DESCRIPTION OF THE TASK
Whenever the word "FILT" occurs in a line of the material below, that line is counted. Report only the count.
(RECORDED INFORMATION Opens)
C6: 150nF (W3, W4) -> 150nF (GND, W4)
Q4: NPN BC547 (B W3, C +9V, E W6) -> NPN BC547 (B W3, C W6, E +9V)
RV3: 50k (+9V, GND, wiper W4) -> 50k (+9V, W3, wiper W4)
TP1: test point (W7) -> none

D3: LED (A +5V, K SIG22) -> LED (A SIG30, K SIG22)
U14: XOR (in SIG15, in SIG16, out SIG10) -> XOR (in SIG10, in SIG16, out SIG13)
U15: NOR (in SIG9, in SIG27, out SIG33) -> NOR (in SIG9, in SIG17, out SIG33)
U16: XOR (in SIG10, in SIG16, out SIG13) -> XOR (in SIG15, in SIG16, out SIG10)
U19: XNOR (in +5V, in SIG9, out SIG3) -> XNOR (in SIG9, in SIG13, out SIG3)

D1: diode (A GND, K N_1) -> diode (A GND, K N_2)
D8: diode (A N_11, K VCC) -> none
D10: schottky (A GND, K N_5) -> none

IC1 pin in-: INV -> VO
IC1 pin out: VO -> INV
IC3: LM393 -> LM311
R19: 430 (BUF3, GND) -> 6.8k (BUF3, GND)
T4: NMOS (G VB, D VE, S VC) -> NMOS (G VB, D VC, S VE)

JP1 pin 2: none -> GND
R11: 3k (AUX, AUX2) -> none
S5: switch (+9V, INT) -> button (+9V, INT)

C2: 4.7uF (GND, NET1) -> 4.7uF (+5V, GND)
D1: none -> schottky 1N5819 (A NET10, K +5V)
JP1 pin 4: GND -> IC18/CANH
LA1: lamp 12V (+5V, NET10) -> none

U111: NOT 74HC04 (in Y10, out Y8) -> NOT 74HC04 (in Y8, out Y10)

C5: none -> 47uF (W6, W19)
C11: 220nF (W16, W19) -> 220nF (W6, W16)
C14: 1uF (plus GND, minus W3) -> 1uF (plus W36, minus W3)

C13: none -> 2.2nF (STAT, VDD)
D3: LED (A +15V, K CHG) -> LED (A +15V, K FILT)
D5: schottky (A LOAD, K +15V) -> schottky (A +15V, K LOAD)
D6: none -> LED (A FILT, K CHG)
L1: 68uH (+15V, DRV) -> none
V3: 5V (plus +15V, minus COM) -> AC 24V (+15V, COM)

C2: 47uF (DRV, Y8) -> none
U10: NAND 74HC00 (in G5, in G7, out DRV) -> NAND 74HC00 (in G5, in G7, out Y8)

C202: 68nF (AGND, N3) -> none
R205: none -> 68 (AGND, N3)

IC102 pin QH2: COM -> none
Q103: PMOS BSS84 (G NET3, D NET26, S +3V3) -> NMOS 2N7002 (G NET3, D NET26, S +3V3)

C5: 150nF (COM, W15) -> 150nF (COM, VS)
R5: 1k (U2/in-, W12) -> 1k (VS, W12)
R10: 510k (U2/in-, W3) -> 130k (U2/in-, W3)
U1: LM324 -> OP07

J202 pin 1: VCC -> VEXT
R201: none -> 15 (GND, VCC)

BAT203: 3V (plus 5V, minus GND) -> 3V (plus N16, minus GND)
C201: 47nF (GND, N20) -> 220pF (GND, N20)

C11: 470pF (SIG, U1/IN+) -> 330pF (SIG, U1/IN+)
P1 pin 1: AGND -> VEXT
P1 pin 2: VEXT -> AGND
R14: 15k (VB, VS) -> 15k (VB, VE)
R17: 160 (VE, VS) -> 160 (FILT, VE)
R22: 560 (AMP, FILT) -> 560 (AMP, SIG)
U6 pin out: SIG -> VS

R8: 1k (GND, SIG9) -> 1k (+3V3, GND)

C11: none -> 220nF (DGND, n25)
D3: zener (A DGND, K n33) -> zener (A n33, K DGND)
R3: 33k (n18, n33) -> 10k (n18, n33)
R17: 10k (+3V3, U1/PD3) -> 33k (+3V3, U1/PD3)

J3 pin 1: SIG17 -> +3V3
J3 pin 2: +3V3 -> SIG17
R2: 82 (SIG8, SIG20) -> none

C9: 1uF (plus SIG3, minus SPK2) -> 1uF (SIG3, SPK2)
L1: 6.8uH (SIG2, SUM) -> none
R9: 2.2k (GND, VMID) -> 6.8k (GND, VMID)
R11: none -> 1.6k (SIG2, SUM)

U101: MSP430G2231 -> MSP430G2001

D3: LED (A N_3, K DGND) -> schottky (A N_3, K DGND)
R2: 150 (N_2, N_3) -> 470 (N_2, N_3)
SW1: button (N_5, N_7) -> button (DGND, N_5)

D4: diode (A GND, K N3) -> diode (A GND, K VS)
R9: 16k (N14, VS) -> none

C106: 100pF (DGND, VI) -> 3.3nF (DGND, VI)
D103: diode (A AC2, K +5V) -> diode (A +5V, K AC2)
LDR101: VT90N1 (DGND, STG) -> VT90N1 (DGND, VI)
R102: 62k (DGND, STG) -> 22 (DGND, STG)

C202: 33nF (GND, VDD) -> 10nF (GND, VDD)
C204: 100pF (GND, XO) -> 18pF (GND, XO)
(RECORDED INFORMATION Closes)
RESULT OF THIS TASK
4